Part of a data file:
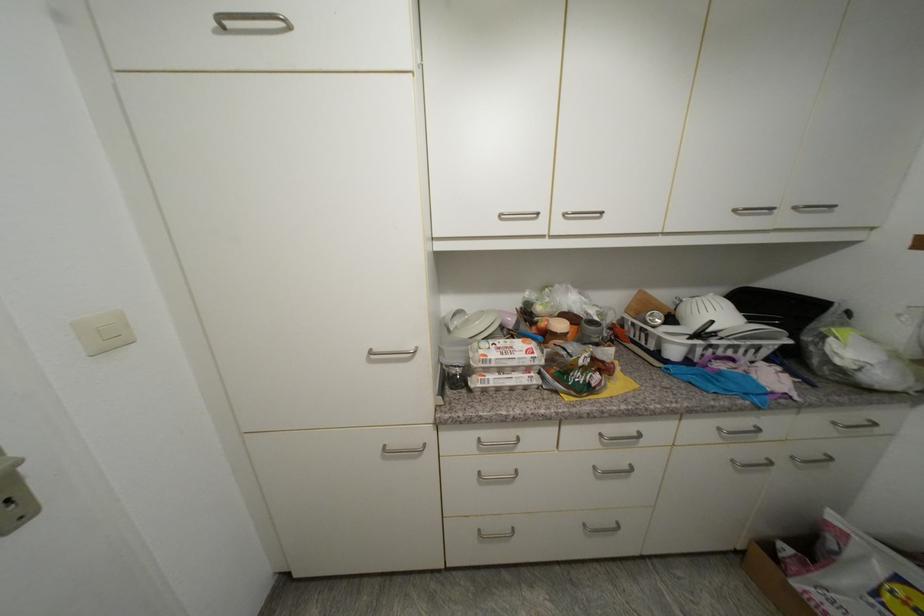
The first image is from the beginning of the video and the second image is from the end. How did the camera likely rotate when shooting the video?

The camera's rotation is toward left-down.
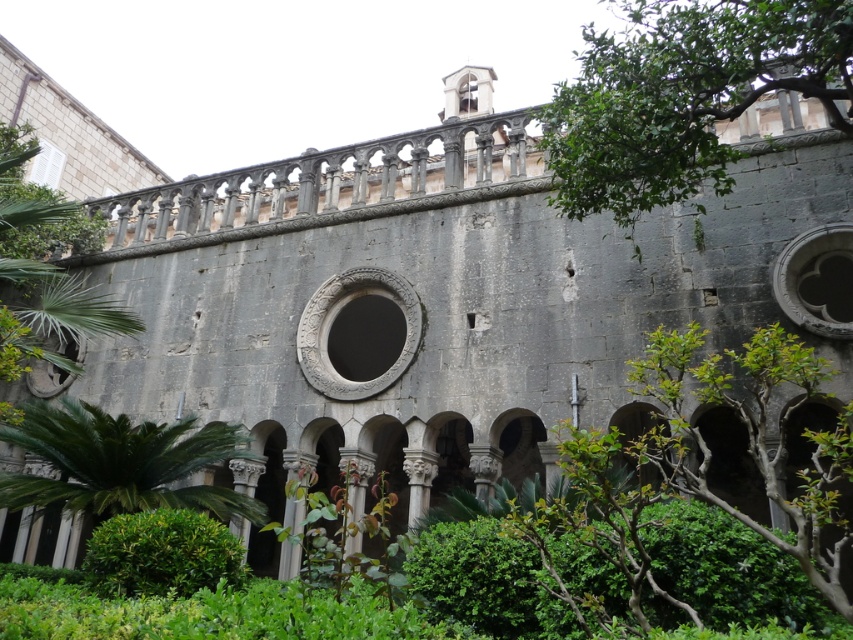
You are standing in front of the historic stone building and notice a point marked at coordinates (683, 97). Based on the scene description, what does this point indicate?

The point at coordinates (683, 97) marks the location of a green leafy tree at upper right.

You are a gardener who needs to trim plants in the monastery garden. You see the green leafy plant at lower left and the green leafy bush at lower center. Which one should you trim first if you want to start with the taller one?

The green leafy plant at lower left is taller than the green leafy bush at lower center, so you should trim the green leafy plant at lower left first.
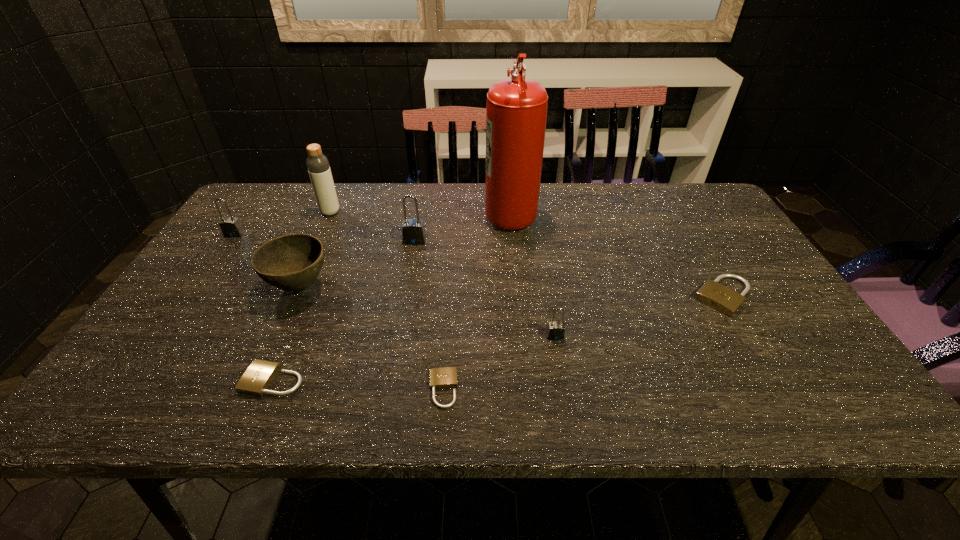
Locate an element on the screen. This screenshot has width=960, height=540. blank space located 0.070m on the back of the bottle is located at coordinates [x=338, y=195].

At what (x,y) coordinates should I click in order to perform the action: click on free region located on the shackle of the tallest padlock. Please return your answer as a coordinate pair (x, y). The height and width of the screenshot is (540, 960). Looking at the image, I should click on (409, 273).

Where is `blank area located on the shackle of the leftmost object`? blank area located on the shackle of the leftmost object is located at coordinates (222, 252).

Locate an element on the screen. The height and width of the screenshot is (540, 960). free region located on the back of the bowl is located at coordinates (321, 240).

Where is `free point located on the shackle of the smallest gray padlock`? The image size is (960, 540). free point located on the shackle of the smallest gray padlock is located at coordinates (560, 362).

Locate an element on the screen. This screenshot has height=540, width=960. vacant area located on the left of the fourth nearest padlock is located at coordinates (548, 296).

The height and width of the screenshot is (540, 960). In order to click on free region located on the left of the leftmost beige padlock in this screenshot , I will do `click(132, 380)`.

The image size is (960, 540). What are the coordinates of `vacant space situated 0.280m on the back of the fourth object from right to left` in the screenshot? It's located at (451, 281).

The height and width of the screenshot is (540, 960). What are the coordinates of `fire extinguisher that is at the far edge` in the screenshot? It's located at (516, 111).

- _Direction_:
Repeat every one of the items above word for word, leaving out the pictures.

- _The output_:
The first image is from the beginning of the video and the second image is from the end. How did the camera likely rotate when shooting the video?

The camera's rotation is toward left-down.
You are standing in front of the historic stone building and notice a point marked at coordinates (683, 97). Based on the scene description, what does this point indicate?

The point at coordinates (683, 97) marks the location of a green leafy tree at upper right.

You are a gardener who needs to trim plants in the monastery garden. You see the green leafy plant at lower left and the green leafy bush at lower center. Which one should you trim first if you want to start with the taller one?

The green leafy plant at lower left is taller than the green leafy bush at lower center, so you should trim the green leafy plant at lower left first.
Locate an element on the screen. This screenshot has width=960, height=540. blank space located 0.070m on the back of the bottle is located at coordinates [x=338, y=195].

At what (x,y) coordinates should I click in order to perform the action: click on free region located on the shackle of the tallest padlock. Please return your answer as a coordinate pair (x, y). The height and width of the screenshot is (540, 960). Looking at the image, I should click on (409, 273).

Where is `blank area located on the shackle of the leftmost object`? blank area located on the shackle of the leftmost object is located at coordinates (222, 252).

Locate an element on the screen. The height and width of the screenshot is (540, 960). free region located on the back of the bowl is located at coordinates (321, 240).

Where is `free point located on the shackle of the smallest gray padlock`? The image size is (960, 540). free point located on the shackle of the smallest gray padlock is located at coordinates (560, 362).

Locate an element on the screen. This screenshot has height=540, width=960. vacant area located on the left of the fourth nearest padlock is located at coordinates (548, 296).

The height and width of the screenshot is (540, 960). In order to click on free region located on the left of the leftmost beige padlock in this screenshot , I will do `click(132, 380)`.

The image size is (960, 540). What are the coordinates of `vacant space situated 0.280m on the back of the fourth object from right to left` in the screenshot? It's located at (451, 281).

The height and width of the screenshot is (540, 960). What are the coordinates of `fire extinguisher that is at the far edge` in the screenshot? It's located at (516, 111).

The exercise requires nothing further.